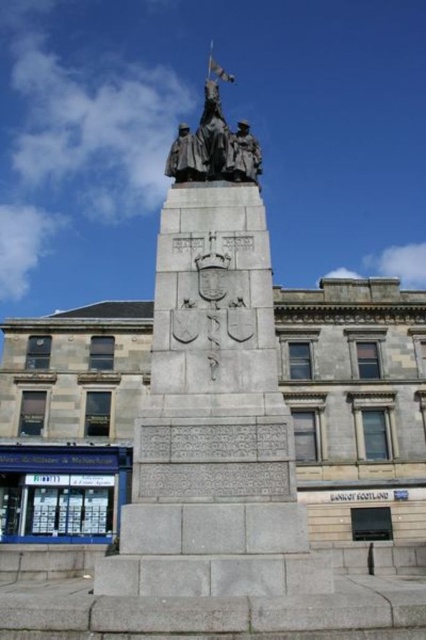
You are standing in front of the monument and want to determine the relative positions of two points marked in the image. Which point is closer to you, point (152, 436) or point (169, 156)?

Point (152, 436) is closer to the viewer than point (169, 156).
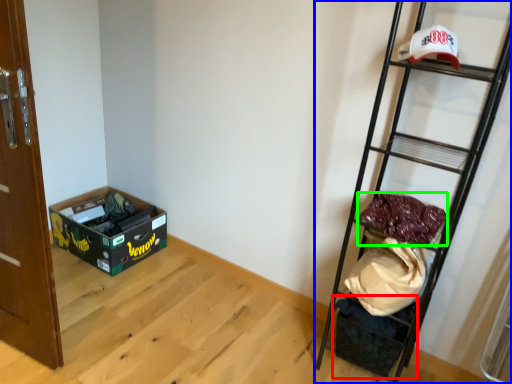
Question: Estimate the real-world distances between objects in this image. Which object is farther from storage box (highlighted by a red box), ladder (highlighted by a blue box) or material (highlighted by a green box)?

Choices:
 (A) ladder
 (B) material

Answer: (B)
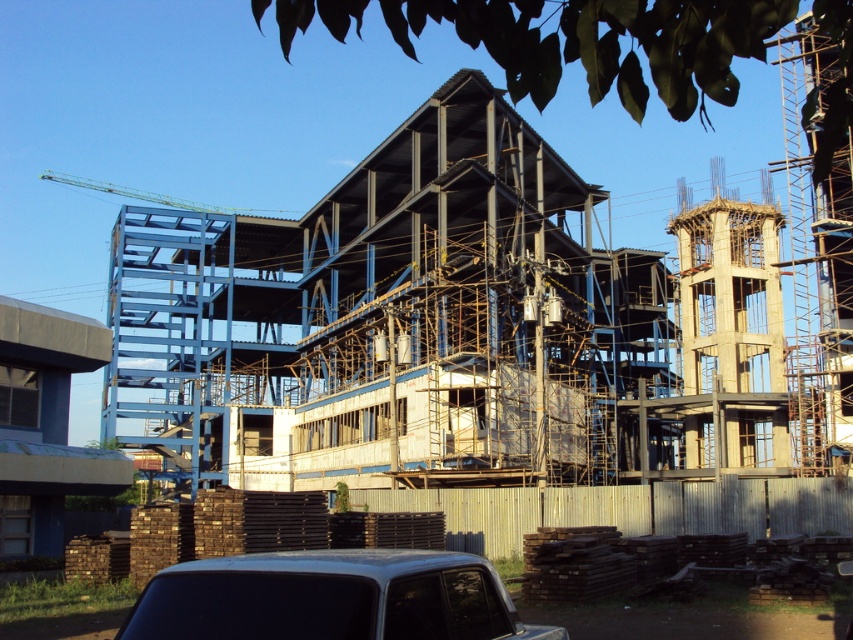
You are a delivery driver arriving at the construction site and need to park your vehicle. Your truck is 3 meters wide. The silver metallic car at lower center and the green metallic crane at upper left are parked nearby. Can your truck fit between them without touching either?

The silver metallic car at lower center has a lesser width compared to green metallic crane at upper left. Since your truck is 3 meters wide, you need to check the available space between them. However, the exact distance between the two objects isn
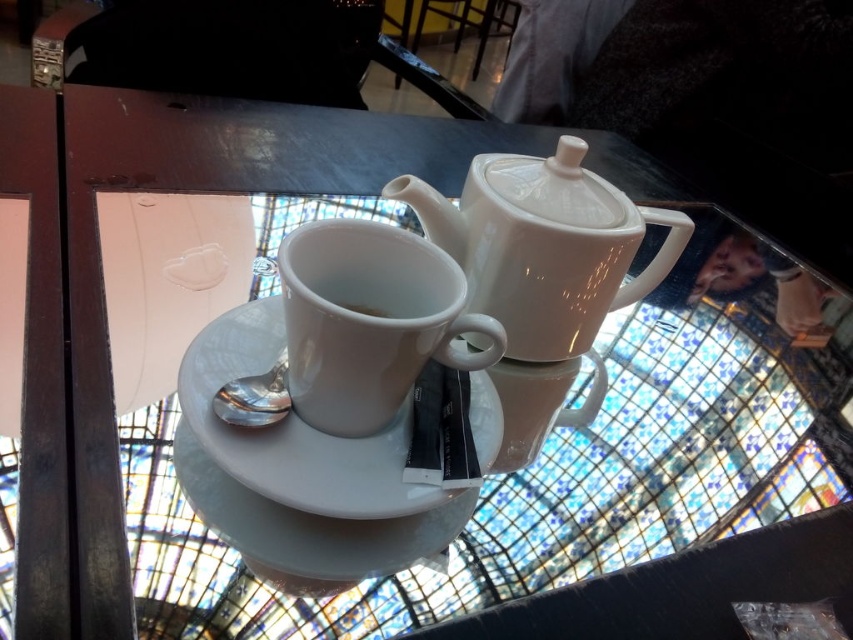
Which is below, white glossy teapot at upper center or white glossy mug at center?

Positioned lower is white glossy mug at center.

Who is more distant from viewer, (451, 244) or (321, 419)?

The point (451, 244) is more distant.

Is point (596, 220) behind point (289, 289)?

Yes, it is behind point (289, 289).

Identify the location of white glossy teapot at upper center. (543, 244).

Which is in front, point (370, 234) or point (424, 500)?

Point (424, 500) is more forward.

Can you confirm if white glossy mug at center is positioned above white ceramic saucer at center?

Indeed, white glossy mug at center is positioned over white ceramic saucer at center.

Measure the distance between point (370, 336) and camera.

Point (370, 336) and camera are 18.29 inches apart from each other.

This screenshot has height=640, width=853. What are the coordinates of `white glossy mug at center` in the screenshot? It's located at (369, 321).

Between white glossy teapot at upper center and white ceramic saucer at center, which one is positioned lower?

white ceramic saucer at center is below.

Is white glossy teapot at upper center smaller than white ceramic saucer at center?

Actually, white glossy teapot at upper center might be larger than white ceramic saucer at center.

The height and width of the screenshot is (640, 853). Describe the element at coordinates (543, 244) in the screenshot. I see `white glossy teapot at upper center` at that location.

This screenshot has height=640, width=853. In order to click on white glossy teapot at upper center in this screenshot , I will do `click(543, 244)`.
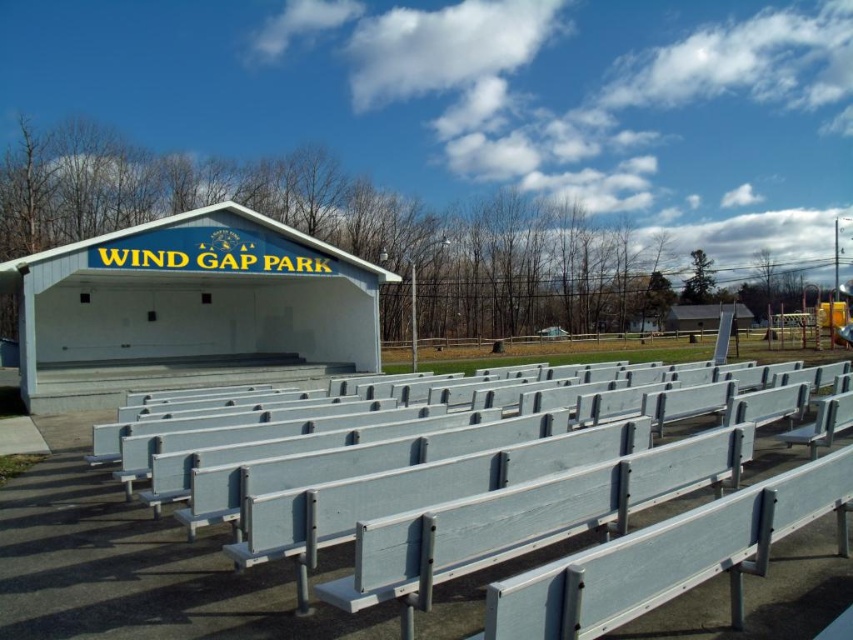
Question: Which point appears farthest from the camera in this image?

Choices:
 (A) coord(136,330)
 (B) coord(474,520)

Answer: (A)

Question: Which object appears closest to the camera in this image?

Choices:
 (A) white painted wood bench at lower center
 (B) white matte shelter at upper center

Answer: (A)

Question: Does white painted wood bench at lower center appear under white matte shelter at upper center?

Choices:
 (A) no
 (B) yes

Answer: (B)

Question: Does white painted wood bench at lower center have a smaller size compared to white matte shelter at upper center?

Choices:
 (A) no
 (B) yes

Answer: (B)

Question: Observing the image, what is the correct spatial positioning of white painted wood bench at lower center in reference to white matte shelter at upper center?

Choices:
 (A) below
 (B) above

Answer: (A)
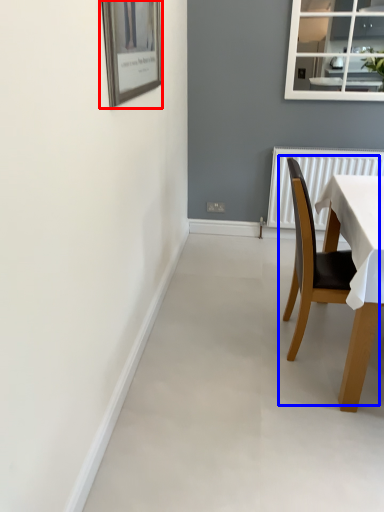
Question: Which of the following is the closest to the observer, picture frame (highlighted by a red box) or chair (highlighted by a blue box)?

Choices:
 (A) picture frame
 (B) chair

Answer: (A)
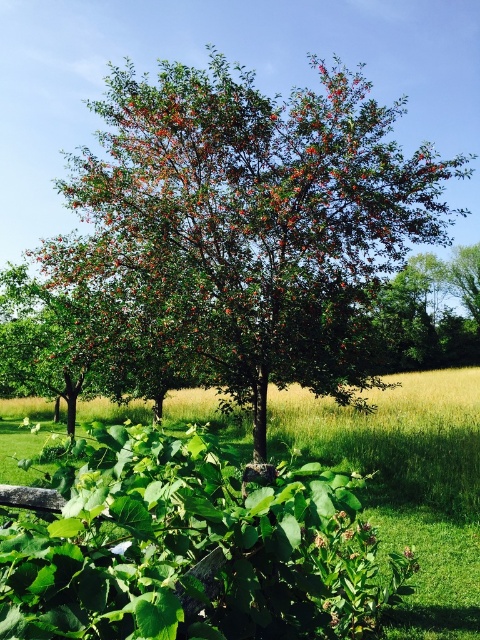
Does point (162, 116) come behind point (115, 554)?

Yes.

Does point (164, 124) come in front of point (121, 552)?

No, (164, 124) is further to viewer.

I want to click on green leafy tree at center, so click(253, 220).

This screenshot has width=480, height=640. Describe the element at coordinates (402, 412) in the screenshot. I see `green leafy bush at center` at that location.

Which is behind, point (274, 400) or point (124, 545)?

The point (274, 400) is more distant.

Is point (470, 540) positioned before point (121, 548)?

No, (470, 540) is behind (121, 548).

What are the coordinates of `green leafy bush at center` in the screenshot? It's located at (402, 412).

Between point (324, 240) and point (396, 440), which one is positioned behind?

The point (396, 440) is behind.

Is green leafy tree at center positioned behind green leafy bush at center?

Yes, green leafy tree at center is further from the viewer.

Is point (170, 128) closer to camera compared to point (424, 596)?

No, it is not.

You are a GUI agent. You are given a task and a screenshot of the screen. Output one action in this format:
    pyautogui.click(x=<x>, y=<y>)
    Task: Click on the green leafy tree at center
    Image resolution: width=480 pixels, height=640 pixels.
    Given the screenshot: What is the action you would take?
    pyautogui.click(x=253, y=220)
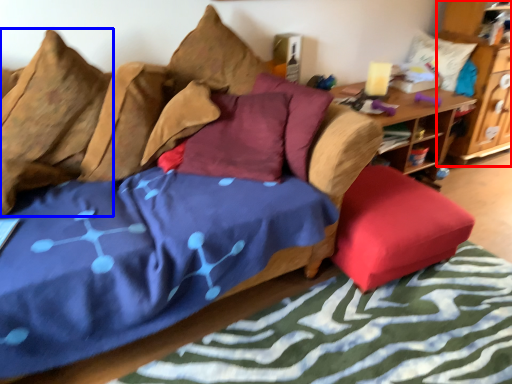
Question: Which object is further to the camera taking this photo, cabinetry (highlighted by a red box) or pillow (highlighted by a blue box)?

Choices:
 (A) cabinetry
 (B) pillow

Answer: (A)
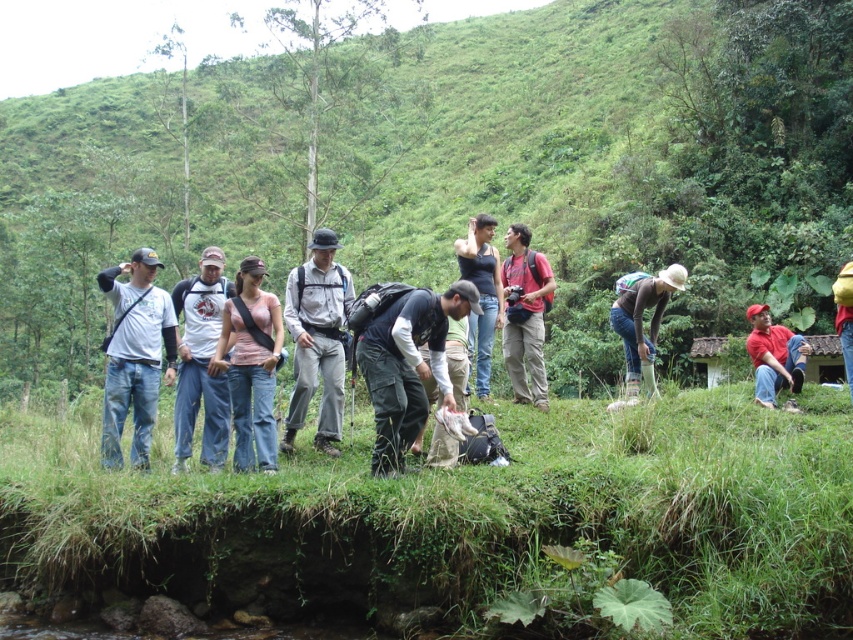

**WORK TO COMPLETE:** Return each line of the records above that contains the string "front".

**EXERCISE OUTPUT:**
You are standing in front of the monument and want to determine the relative positions of two points marked in the image. Which point is closer to you, point (152, 436) or point (169, 156)?
Which is in front, point (370, 234) or point (424, 500)?
Does point (164, 124) come in front of point (121, 552)?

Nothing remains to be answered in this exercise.